INFORMATION START
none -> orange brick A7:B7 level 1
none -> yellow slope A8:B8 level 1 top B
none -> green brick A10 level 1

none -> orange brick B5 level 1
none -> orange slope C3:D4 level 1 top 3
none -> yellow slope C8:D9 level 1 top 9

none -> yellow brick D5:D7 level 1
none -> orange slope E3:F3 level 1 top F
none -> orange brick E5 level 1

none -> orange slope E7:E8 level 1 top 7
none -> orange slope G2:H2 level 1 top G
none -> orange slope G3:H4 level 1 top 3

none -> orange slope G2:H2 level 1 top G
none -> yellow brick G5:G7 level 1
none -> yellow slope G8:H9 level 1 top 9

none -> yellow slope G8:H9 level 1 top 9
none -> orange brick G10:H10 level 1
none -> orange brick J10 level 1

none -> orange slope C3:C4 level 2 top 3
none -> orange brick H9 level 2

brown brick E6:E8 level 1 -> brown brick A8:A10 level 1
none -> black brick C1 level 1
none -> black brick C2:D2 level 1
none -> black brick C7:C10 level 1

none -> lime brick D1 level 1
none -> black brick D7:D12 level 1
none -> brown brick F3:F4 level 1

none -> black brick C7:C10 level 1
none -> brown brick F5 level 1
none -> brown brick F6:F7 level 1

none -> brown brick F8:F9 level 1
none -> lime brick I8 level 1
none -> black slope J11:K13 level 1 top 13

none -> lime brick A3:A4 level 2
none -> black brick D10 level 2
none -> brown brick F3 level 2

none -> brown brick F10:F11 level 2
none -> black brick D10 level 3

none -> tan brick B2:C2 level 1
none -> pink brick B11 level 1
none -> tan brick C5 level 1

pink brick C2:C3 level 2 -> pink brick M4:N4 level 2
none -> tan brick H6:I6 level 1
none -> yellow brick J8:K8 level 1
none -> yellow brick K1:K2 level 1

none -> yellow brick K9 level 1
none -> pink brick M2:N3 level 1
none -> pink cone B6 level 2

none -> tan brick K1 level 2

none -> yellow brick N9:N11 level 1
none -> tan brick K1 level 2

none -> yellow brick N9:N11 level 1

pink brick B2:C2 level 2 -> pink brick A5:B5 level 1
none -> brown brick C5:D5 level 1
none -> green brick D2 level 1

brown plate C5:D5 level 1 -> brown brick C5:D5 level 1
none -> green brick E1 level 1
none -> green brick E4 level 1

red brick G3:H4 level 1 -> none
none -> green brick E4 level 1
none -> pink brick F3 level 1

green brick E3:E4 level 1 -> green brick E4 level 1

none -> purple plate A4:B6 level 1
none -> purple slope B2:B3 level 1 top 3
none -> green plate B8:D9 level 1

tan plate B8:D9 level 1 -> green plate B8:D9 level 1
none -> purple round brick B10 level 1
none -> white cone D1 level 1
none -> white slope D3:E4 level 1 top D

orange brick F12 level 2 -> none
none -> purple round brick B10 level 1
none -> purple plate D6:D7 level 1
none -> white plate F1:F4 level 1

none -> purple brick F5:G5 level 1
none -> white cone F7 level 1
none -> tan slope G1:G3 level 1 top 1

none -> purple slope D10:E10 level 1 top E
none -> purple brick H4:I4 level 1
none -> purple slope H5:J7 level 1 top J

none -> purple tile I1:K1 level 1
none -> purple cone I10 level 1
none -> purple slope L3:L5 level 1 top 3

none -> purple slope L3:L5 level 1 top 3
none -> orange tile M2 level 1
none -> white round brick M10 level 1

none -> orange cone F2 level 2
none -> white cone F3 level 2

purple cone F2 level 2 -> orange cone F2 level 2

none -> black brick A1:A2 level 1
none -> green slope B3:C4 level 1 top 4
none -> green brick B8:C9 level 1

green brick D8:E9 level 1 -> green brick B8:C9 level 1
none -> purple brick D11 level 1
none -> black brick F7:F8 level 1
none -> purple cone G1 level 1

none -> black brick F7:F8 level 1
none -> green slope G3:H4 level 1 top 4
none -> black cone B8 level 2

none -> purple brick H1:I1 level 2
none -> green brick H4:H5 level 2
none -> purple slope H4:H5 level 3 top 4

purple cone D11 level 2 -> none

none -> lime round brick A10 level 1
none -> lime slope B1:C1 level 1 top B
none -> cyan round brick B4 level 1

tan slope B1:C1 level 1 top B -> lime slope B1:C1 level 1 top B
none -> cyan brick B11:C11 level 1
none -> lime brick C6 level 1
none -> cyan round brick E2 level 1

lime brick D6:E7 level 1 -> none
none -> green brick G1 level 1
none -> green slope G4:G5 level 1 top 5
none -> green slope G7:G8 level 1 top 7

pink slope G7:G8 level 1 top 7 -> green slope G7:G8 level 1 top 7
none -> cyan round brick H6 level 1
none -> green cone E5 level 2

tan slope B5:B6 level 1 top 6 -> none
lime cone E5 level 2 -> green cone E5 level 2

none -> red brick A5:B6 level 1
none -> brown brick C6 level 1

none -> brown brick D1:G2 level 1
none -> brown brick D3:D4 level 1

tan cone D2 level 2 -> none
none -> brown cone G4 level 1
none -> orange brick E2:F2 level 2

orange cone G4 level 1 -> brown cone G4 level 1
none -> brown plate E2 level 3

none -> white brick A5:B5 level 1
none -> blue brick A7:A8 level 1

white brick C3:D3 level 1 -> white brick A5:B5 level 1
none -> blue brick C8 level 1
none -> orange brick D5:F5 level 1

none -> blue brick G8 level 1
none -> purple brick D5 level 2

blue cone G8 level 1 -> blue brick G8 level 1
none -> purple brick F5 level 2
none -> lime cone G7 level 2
INFORMATION END
ASSIGNMENT:
Reproduce every entry above. Make each line identical to the original.

TASK RESULT:
none -> orange brick A7:B7 level 1
none -> yellow slope A8:B8 level 1 top B
none -> green brick A10 level 1

none -> orange brick B5 level 1
none -> orange slope C3:D4 level 1 top 3
none -> yellow slope C8:D9 level 1 top 9

none -> yellow brick D5:D7 level 1
none -> orange slope E3:F3 level 1 top F
none -> orange brick E5 level 1

none -> orange slope E7:E8 level 1 top 7
none -> orange slope G2:H2 level 1 top G
none -> orange slope G3:H4 level 1 top 3

none -> orange slope G2:H2 level 1 top G
none -> yellow brick G5:G7 level 1
none -> yellow slope G8:H9 level 1 top 9

none -> yellow slope G8:H9 level 1 top 9
none -> orange brick G10:H10 level 1
none -> orange brick J10 level 1

none -> orange slope C3:C4 level 2 top 3
none -> orange brick H9 level 2

brown brick E6:E8 level 1 -> brown brick A8:A10 level 1
none -> black brick C1 level 1
none -> black brick C2:D2 level 1
none -> black brick C7:C10 level 1

none -> lime brick D1 level 1
none -> black brick D7:D12 level 1
none -> brown brick F3:F4 level 1

none -> black brick C7:C10 level 1
none -> brown brick F5 level 1
none -> brown brick F6:F7 level 1

none -> brown brick F8:F9 level 1
none -> lime brick I8 level 1
none -> black slope J11:K13 level 1 top 13

none -> lime brick A3:A4 level 2
none -> black brick D10 level 2
none -> brown brick F3 level 2

none -> brown brick F10:F11 level 2
none -> black brick D10 level 3

none -> tan brick B2:C2 level 1
none -> pink brick B11 level 1
none -> tan brick C5 level 1

pink brick C2:C3 level 2 -> pink brick M4:N4 level 2
none -> tan brick H6:I6 level 1
none -> yellow brick J8:K8 level 1
none -> yellow brick K1:K2 level 1

none -> yellow brick K9 level 1
none -> pink brick M2:N3 level 1
none -> pink cone B6 level 2

none -> tan brick K1 level 2

none -> yellow brick N9:N11 level 1
none -> tan brick K1 level 2

none -> yellow brick N9:N11 level 1

pink brick B2:C2 level 2 -> pink brick A5:B5 level 1
none -> brown brick C5:D5 level 1
none -> green brick D2 level 1

brown plate C5:D5 level 1 -> brown brick C5:D5 level 1
none -> green brick E1 level 1
none -> green brick E4 level 1

red brick G3:H4 level 1 -> none
none -> green brick E4 level 1
none -> pink brick F3 level 1

green brick E3:E4 level 1 -> green brick E4 level 1

none -> purple plate A4:B6 level 1
none -> purple slope B2:B3 level 1 top 3
none -> green plate B8:D9 level 1

tan plate B8:D9 level 1 -> green plate B8:D9 level 1
none -> purple round brick B10 level 1
none -> white cone D1 level 1
none -> white slope D3:E4 level 1 top D

orange brick F12 level 2 -> none
none -> purple round brick B10 level 1
none -> purple plate D6:D7 level 1
none -> white plate F1:F4 level 1

none -> purple brick F5:G5 level 1
none -> white cone F7 level 1
none -> tan slope G1:G3 level 1 top 1

none -> purple slope D10:E10 level 1 top E
none -> purple brick H4:I4 level 1
none -> purple slope H5:J7 level 1 top J

none -> purple tile I1:K1 level 1
none -> purple cone I10 level 1
none -> purple slope L3:L5 level 1 top 3

none -> purple slope L3:L5 level 1 top 3
none -> orange tile M2 level 1
none -> white round brick M10 level 1

none -> orange cone F2 level 2
none -> white cone F3 level 2

purple cone F2 level 2 -> orange cone F2 level 2

none -> black brick A1:A2 level 1
none -> green slope B3:C4 level 1 top 4
none -> green brick B8:C9 level 1

green brick D8:E9 level 1 -> green brick B8:C9 level 1
none -> purple brick D11 level 1
none -> black brick F7:F8 level 1
none -> purple cone G1 level 1

none -> black brick F7:F8 level 1
none -> green slope G3:H4 level 1 top 4
none -> black cone B8 level 2

none -> purple brick H1:I1 level 2
none -> green brick H4:H5 level 2
none -> purple slope H4:H5 level 3 top 4

purple cone D11 level 2 -> none

none -> lime round brick A10 level 1
none -> lime slope B1:C1 level 1 top B
none -> cyan round brick B4 level 1

tan slope B1:C1 level 1 top B -> lime slope B1:C1 level 1 top B
none -> cyan brick B11:C11 level 1
none -> lime brick C6 level 1
none -> cyan round brick E2 level 1

lime brick D6:E7 level 1 -> none
none -> green brick G1 level 1
none -> green slope G4:G5 level 1 top 5
none -> green slope G7:G8 level 1 top 7

pink slope G7:G8 level 1 top 7 -> green slope G7:G8 level 1 top 7
none -> cyan round brick H6 level 1
none -> green cone E5 level 2

tan slope B5:B6 level 1 top 6 -> none
lime cone E5 level 2 -> green cone E5 level 2

none -> red brick A5:B6 level 1
none -> brown brick C6 level 1

none -> brown brick D1:G2 level 1
none -> brown brick D3:D4 level 1

tan cone D2 level 2 -> none
none -> brown cone G4 level 1
none -> orange brick E2:F2 level 2

orange cone G4 level 1 -> brown cone G4 level 1
none -> brown plate E2 level 3

none -> white brick A5:B5 level 1
none -> blue brick A7:A8 level 1

white brick C3:D3 level 1 -> white brick A5:B5 level 1
none -> blue brick C8 level 1
none -> orange brick D5:F5 level 1

none -> blue brick G8 level 1
none -> purple brick D5 level 2

blue cone G8 level 1 -> blue brick G8 level 1
none -> purple brick F5 level 2
none -> lime cone G7 level 2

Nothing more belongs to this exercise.